Work item:
Exact reproduction of the data is required, with images excluded.

Records for the task:
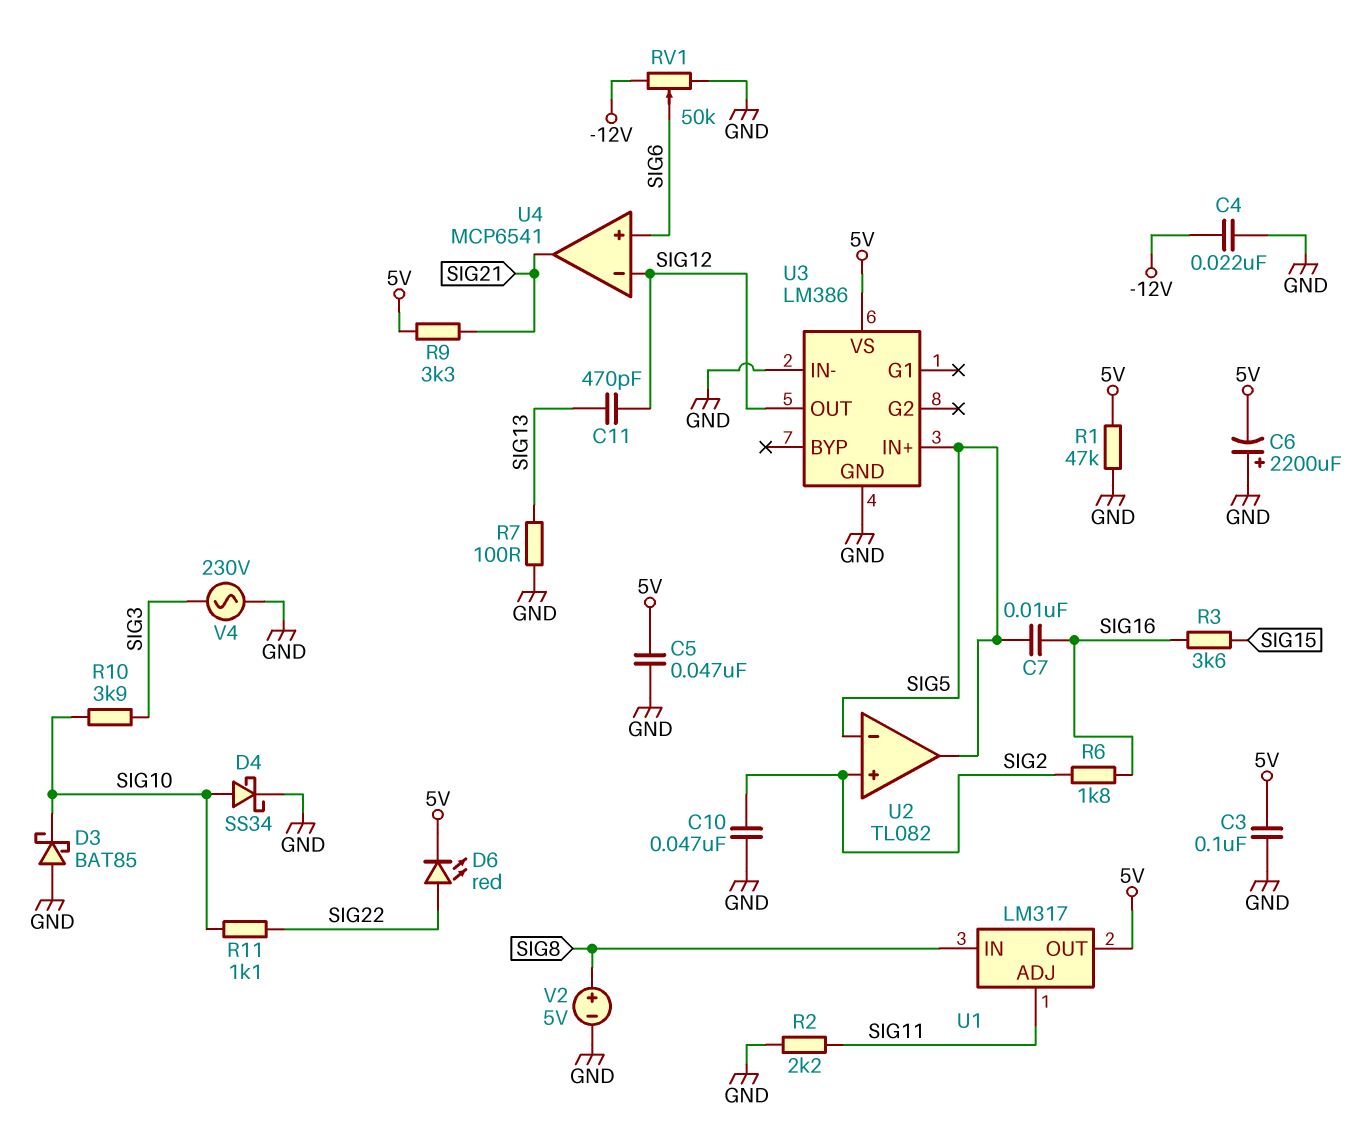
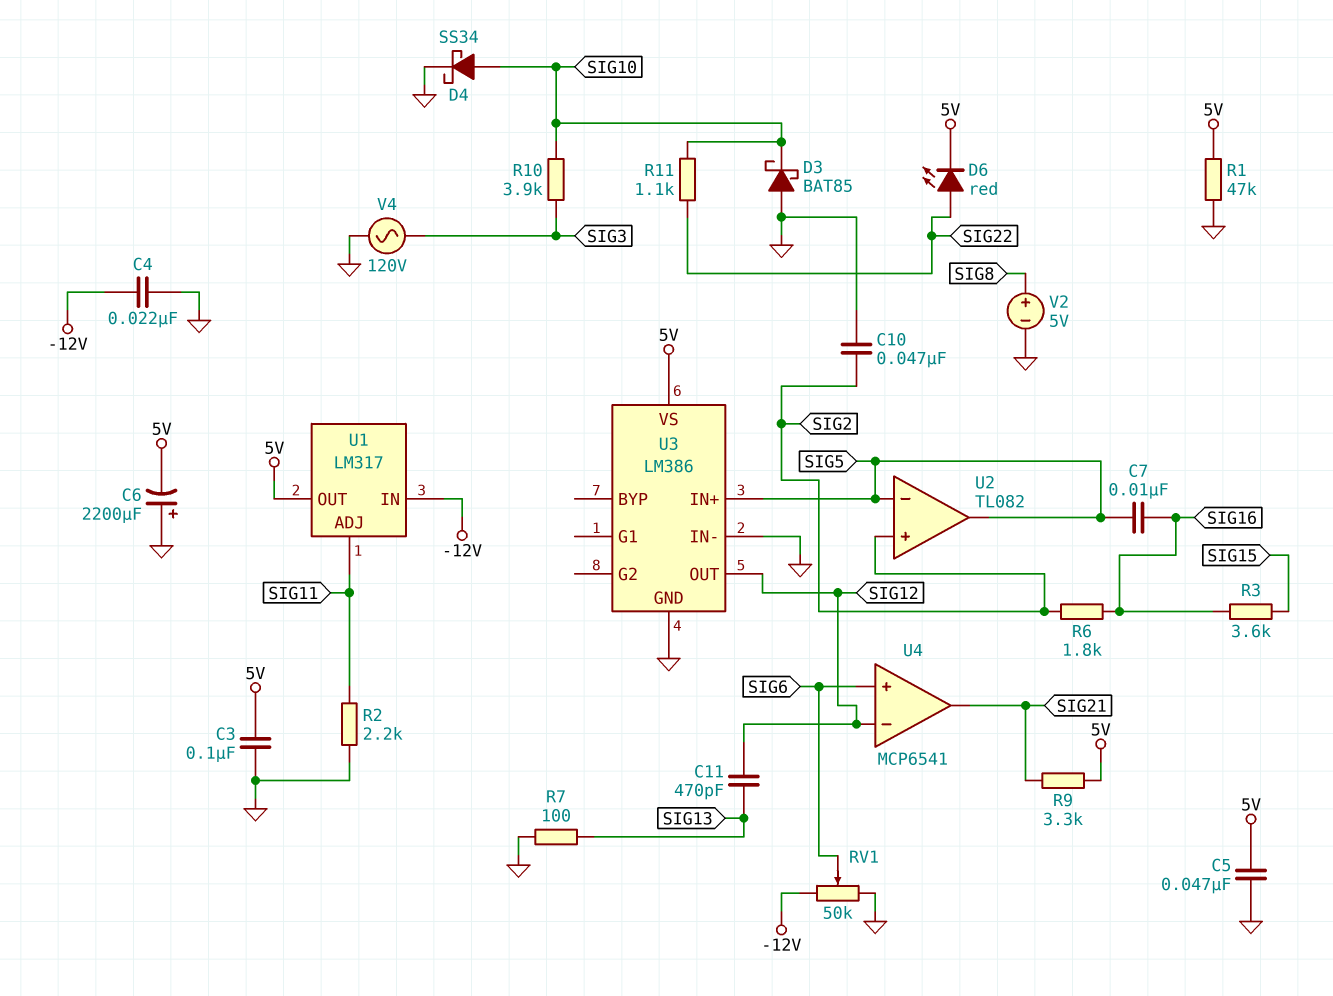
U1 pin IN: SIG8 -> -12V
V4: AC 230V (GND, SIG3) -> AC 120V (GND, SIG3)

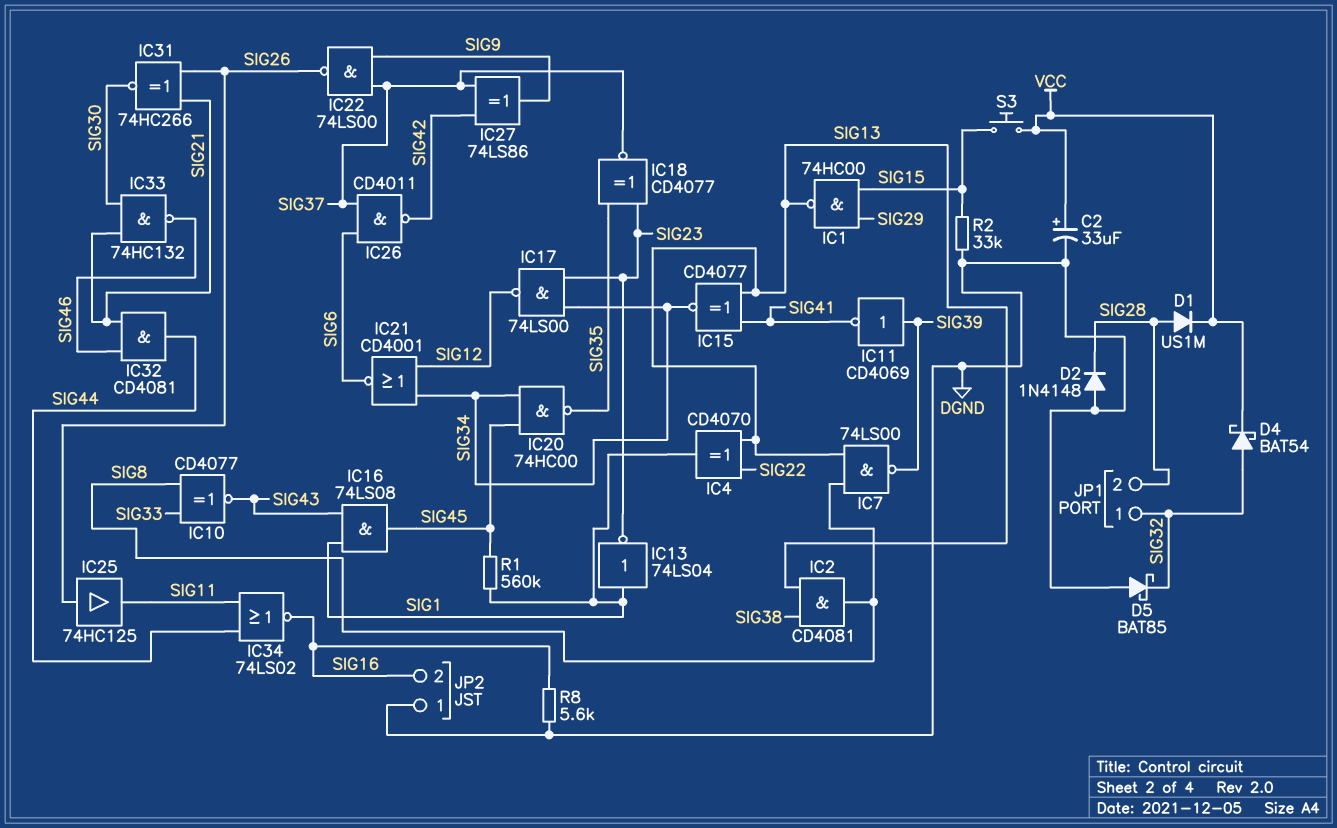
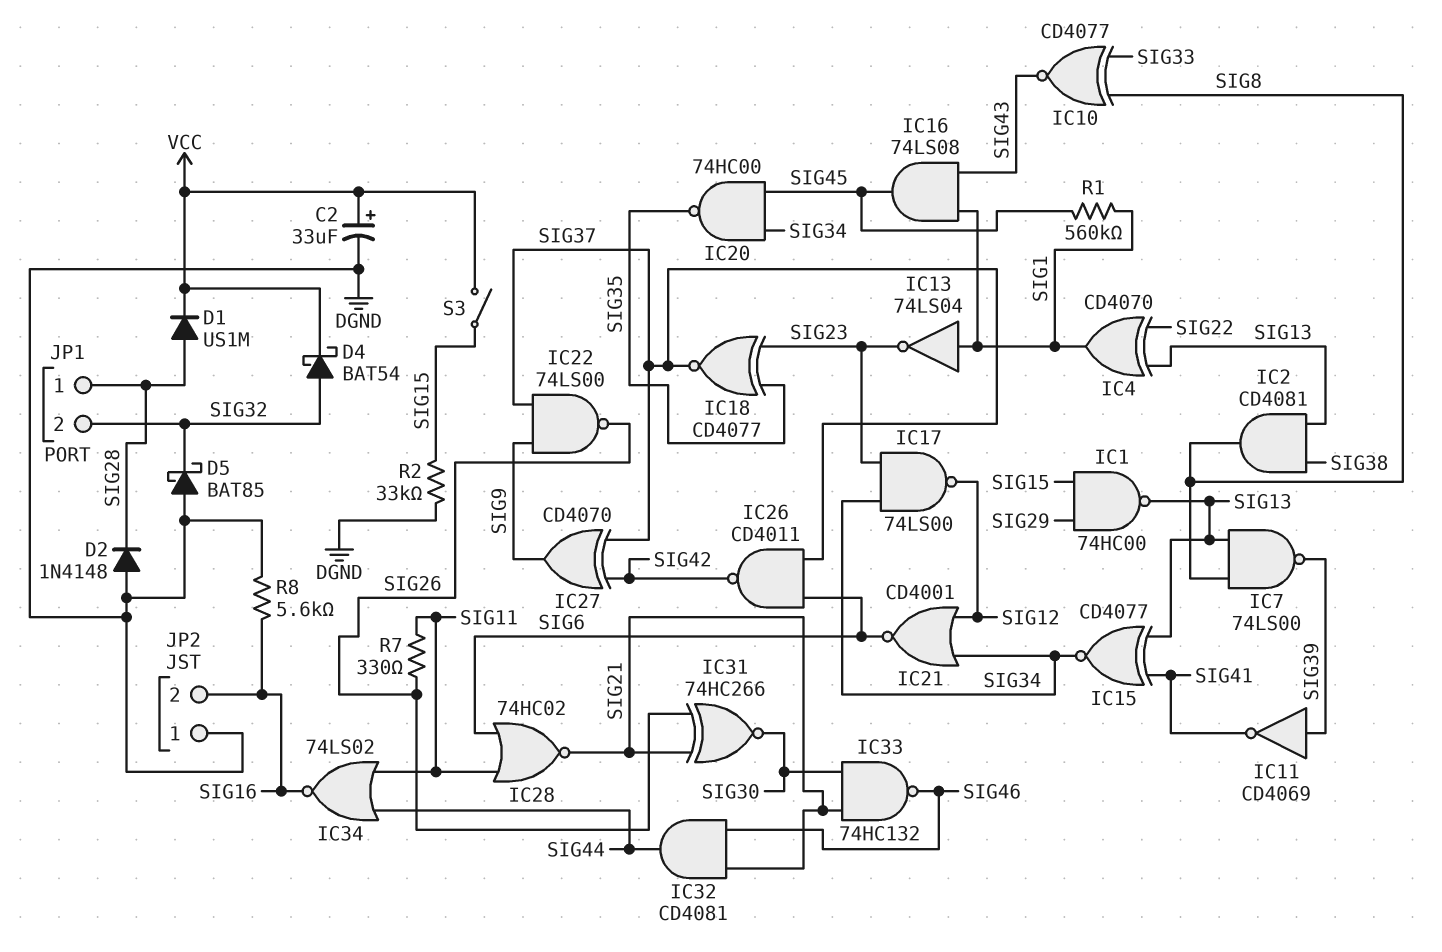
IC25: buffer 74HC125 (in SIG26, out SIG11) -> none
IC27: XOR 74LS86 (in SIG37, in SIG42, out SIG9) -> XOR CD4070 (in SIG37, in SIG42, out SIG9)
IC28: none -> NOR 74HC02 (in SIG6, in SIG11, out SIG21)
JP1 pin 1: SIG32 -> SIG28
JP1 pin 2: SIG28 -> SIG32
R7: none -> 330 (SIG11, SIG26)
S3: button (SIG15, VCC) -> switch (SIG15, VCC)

Exercise output:
U1 pin IN: SIG8 -> -12V
V4: AC 230V (GND, SIG3) -> AC 120V (GND, SIG3)

IC25: buffer 74HC125 (in SIG26, out SIG11) -> none
IC27: XOR 74LS86 (in SIG37, in SIG42, out SIG9) -> XOR CD4070 (in SIG37, in SIG42, out SIG9)
IC28: none -> NOR 74HC02 (in SIG6, in SIG11, out SIG21)
JP1 pin 1: SIG32 -> SIG28
JP1 pin 2: SIG28 -> SIG32
R7: none -> 330 (SIG11, SIG26)
S3: button (SIG15, VCC) -> switch (SIG15, VCC)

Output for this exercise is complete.